▸ **THE EXERCISE**
List every line in the entries that contains the string "with". Case counts, so a line matches only if the letters are in the same case.

▸ **THE DATA**

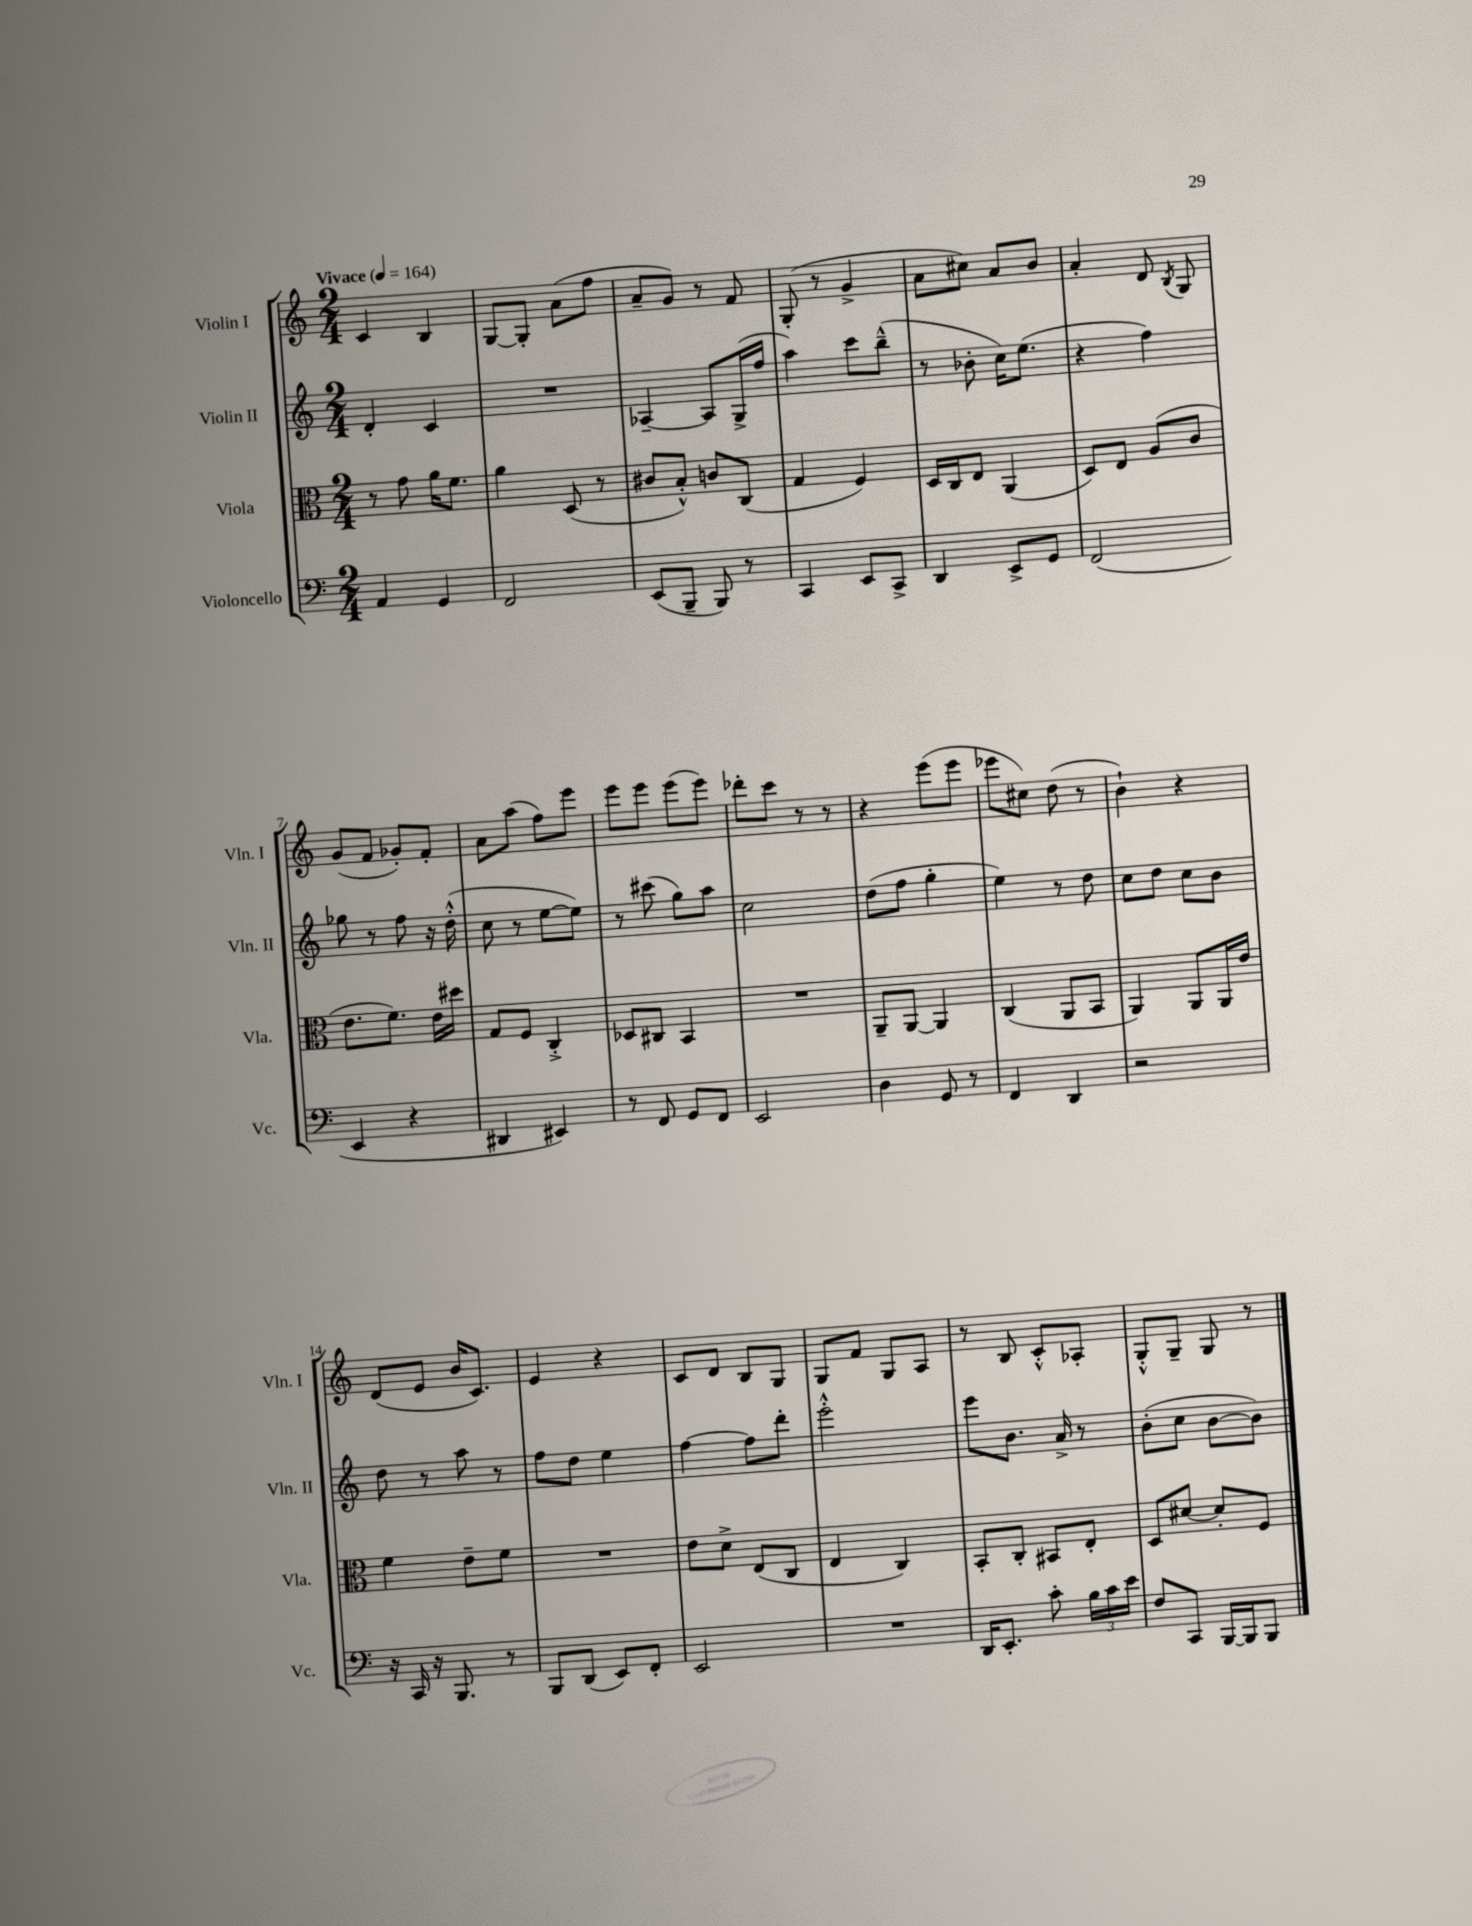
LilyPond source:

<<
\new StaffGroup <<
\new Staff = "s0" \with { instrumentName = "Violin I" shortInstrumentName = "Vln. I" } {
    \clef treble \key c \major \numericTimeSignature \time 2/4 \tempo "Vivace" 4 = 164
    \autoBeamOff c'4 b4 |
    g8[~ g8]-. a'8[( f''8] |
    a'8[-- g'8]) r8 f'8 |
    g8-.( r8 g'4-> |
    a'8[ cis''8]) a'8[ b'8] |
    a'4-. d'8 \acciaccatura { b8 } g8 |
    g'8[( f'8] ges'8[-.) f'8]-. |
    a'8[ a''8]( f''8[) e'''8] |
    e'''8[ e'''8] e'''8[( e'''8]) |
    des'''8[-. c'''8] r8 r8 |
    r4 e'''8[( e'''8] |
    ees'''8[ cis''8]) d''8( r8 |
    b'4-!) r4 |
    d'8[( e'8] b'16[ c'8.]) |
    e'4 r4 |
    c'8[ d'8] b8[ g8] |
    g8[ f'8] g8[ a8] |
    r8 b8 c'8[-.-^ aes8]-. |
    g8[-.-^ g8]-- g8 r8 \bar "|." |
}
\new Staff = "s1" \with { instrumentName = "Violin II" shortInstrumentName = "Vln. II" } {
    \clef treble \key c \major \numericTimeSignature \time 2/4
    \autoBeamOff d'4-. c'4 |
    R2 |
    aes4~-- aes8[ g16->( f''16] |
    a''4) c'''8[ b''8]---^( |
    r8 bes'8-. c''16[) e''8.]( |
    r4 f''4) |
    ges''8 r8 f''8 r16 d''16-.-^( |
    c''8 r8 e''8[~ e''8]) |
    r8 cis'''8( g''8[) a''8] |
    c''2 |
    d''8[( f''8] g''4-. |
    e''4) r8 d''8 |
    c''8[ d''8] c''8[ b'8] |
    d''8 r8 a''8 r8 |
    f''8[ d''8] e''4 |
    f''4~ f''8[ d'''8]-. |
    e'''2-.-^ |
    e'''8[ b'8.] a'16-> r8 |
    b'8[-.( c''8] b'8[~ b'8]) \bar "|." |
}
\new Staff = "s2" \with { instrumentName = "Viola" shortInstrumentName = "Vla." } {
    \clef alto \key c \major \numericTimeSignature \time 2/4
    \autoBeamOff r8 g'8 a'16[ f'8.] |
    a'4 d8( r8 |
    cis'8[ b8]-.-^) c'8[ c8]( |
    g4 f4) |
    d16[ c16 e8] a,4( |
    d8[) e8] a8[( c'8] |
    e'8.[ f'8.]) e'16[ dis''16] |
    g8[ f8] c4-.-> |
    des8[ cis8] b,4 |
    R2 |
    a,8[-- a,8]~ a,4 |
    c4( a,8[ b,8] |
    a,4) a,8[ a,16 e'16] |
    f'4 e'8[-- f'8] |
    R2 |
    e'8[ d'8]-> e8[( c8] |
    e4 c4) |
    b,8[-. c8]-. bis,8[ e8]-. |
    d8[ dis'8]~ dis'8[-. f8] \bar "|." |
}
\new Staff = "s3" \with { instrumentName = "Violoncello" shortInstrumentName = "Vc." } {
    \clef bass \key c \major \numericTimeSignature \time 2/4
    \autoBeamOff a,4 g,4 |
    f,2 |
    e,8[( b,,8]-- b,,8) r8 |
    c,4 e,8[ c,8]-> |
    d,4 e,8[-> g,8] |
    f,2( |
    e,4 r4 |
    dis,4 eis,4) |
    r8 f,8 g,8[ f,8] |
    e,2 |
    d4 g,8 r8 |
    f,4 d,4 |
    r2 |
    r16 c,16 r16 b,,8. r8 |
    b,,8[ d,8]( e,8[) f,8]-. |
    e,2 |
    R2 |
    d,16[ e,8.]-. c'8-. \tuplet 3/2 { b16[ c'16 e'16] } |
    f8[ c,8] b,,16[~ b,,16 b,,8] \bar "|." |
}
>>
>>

▸ **CORRECT RESULT**
\new Staff = "s0" \with { instrumentName = "Violin I" shortInstrumentName = "Vln. I" } {
\new Staff = "s1" \with { instrumentName = "Violin II" shortInstrumentName = "Vln. II" } {
\new Staff = "s2" \with { instrumentName = "Viola" shortInstrumentName = "Vla." } {
\new Staff = "s3" \with { instrumentName = "Violoncello" shortInstrumentName = "Vc." } {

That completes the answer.